Stored entries:
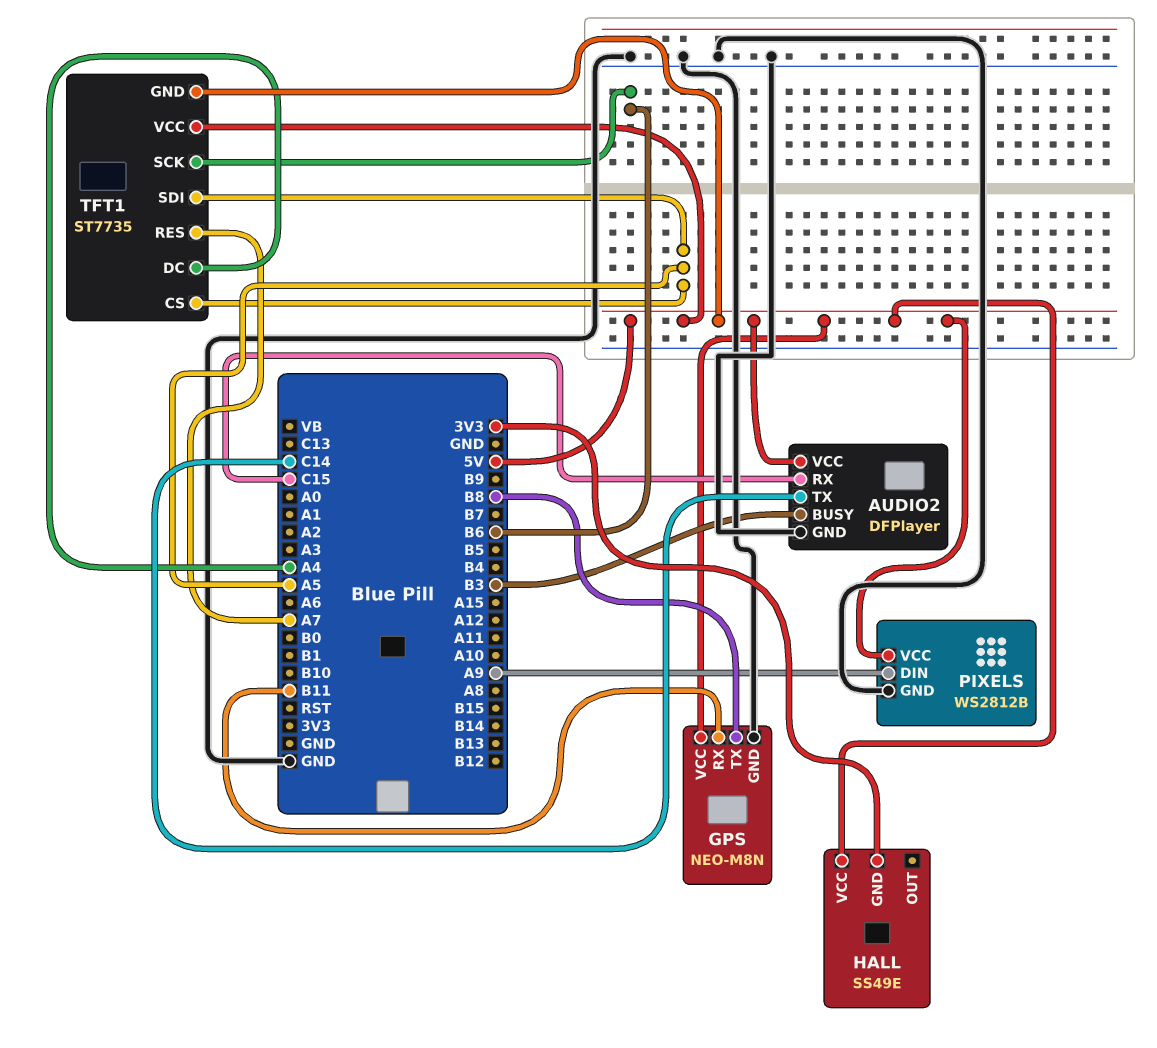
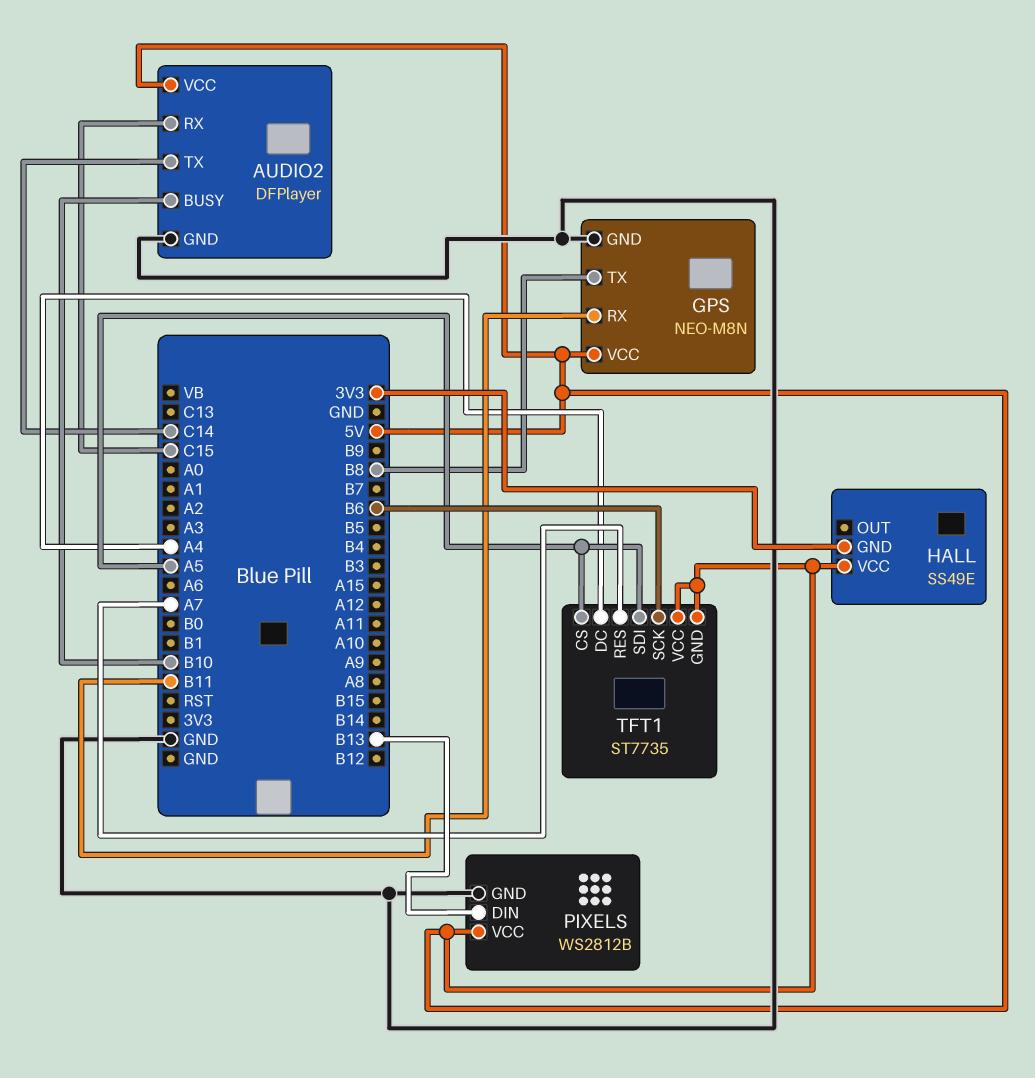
AUDIO2 pin BUSY: B3 -> B10
PIXELS pin DIN: A9 -> B13

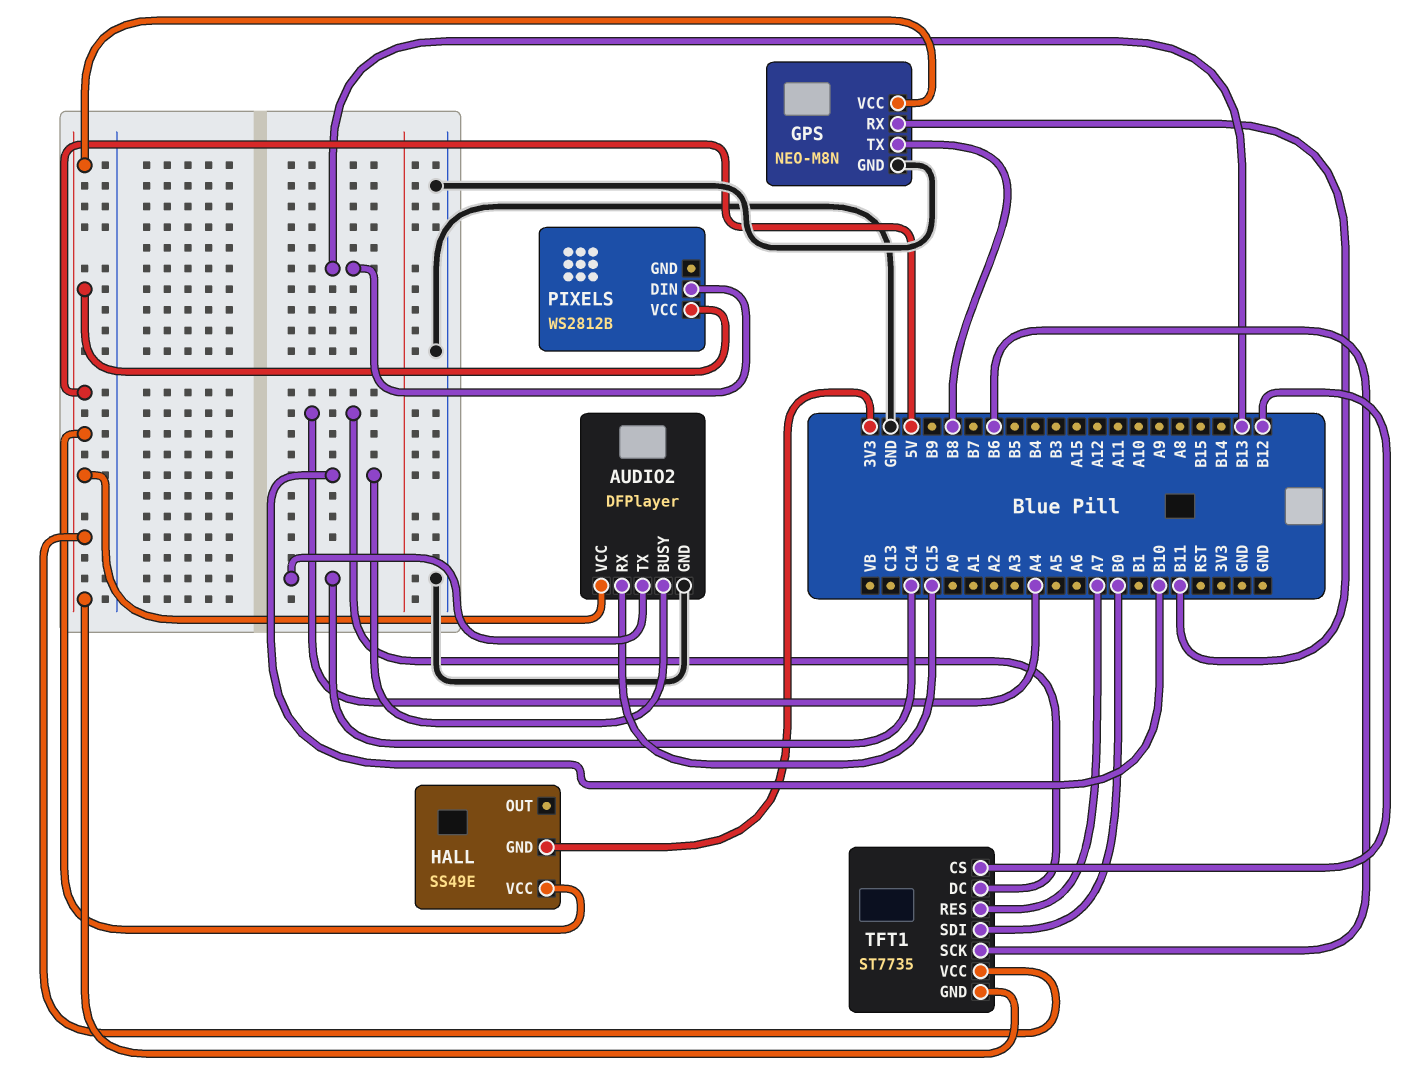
PIXELS pin GND: GND -> none
TFT1 pin CS: A5 -> B12
TFT1 pin SDI: A5 -> B0

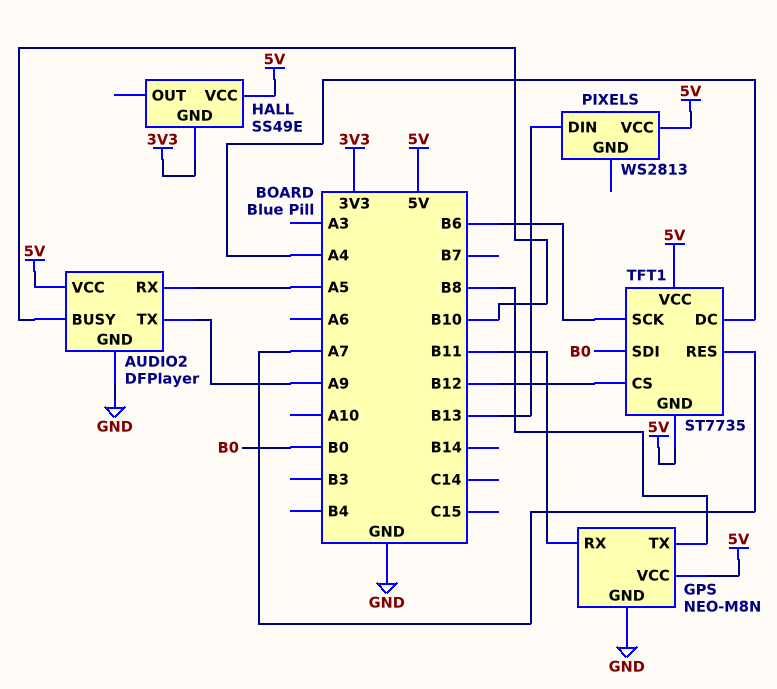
AUDIO2 pin RX: C15 -> A5
AUDIO2 pin TX: C14 -> A9
PIXELS: WS2812B -> WS2813

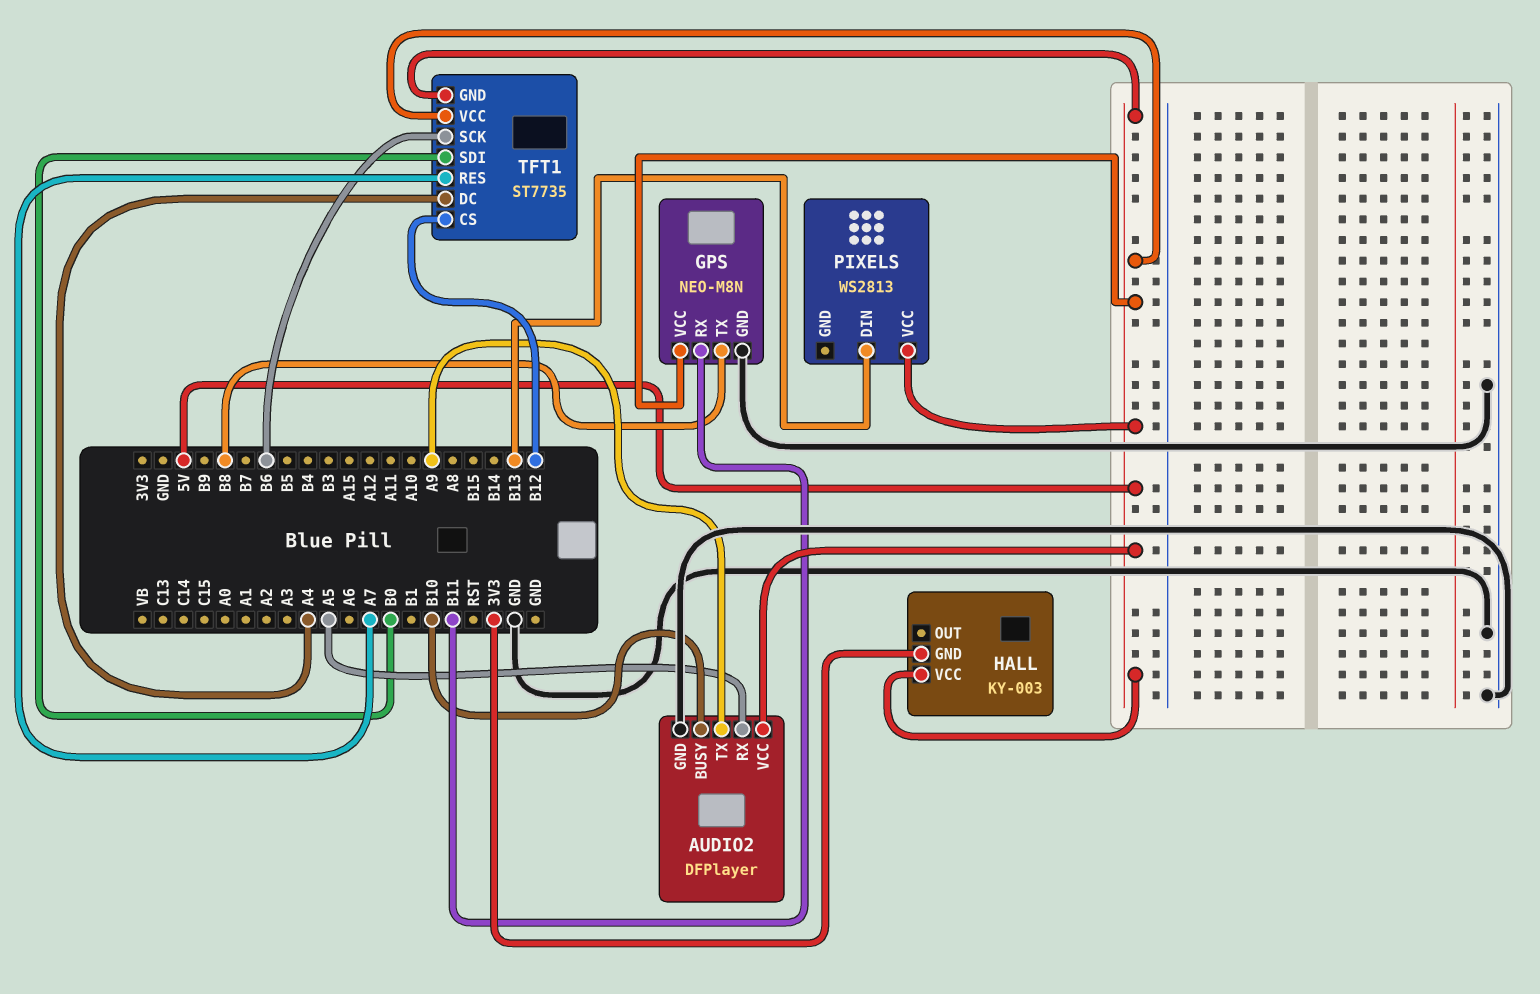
HALL: SS49E -> KY-003

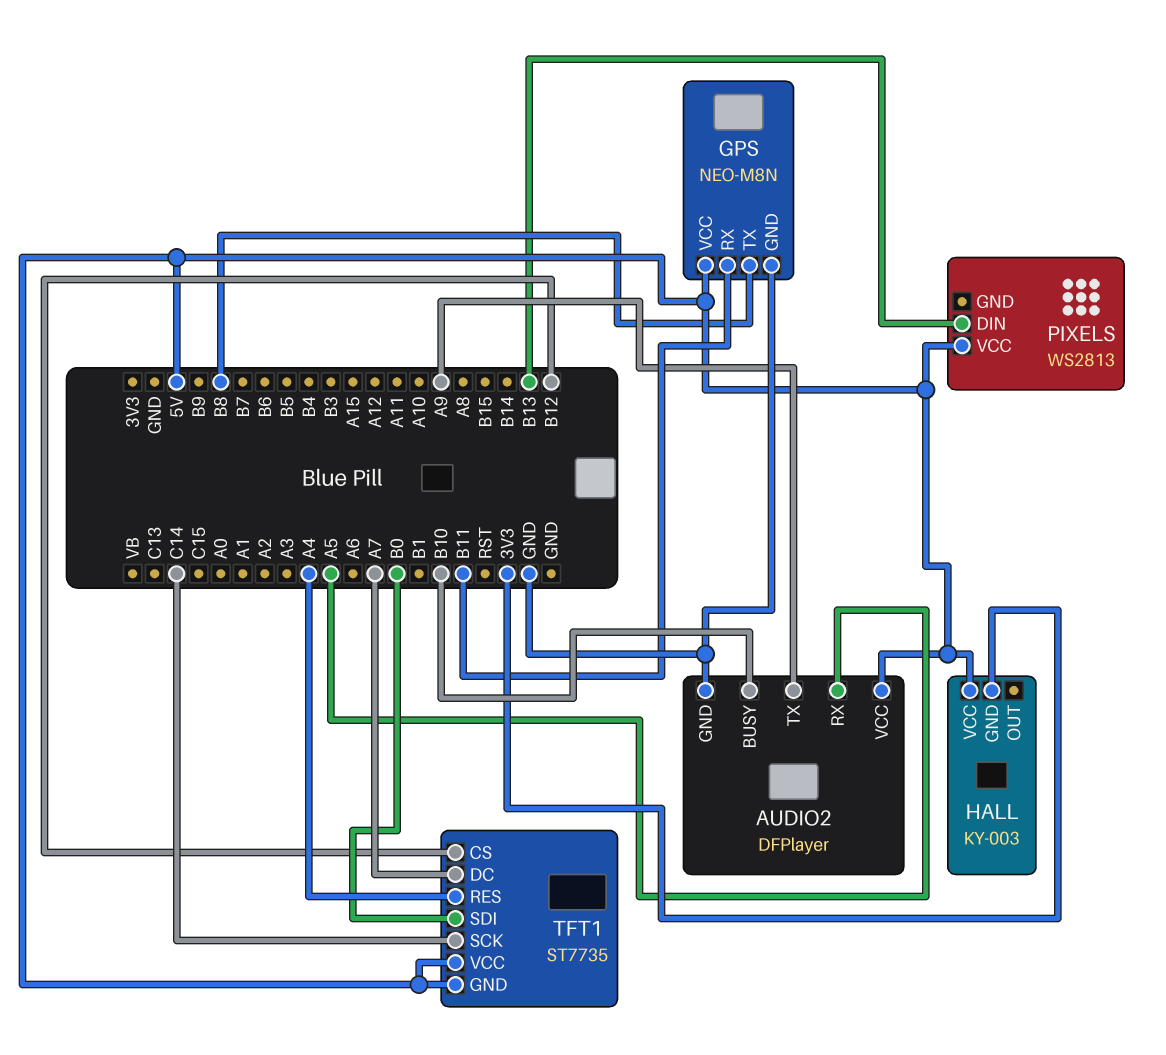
TFT1 pin DC: A4 -> A7
TFT1 pin RES: A7 -> A4
TFT1 pin SCK: B6 -> C14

PROBLEM:
Could you find every line in the records above that has the string "PIXELS" and copy it?

THE ANSWER:
PIXELS pin DIN: A9 -> B13
PIXELS pin GND: GND -> none
PIXELS: WS2812B -> WS2813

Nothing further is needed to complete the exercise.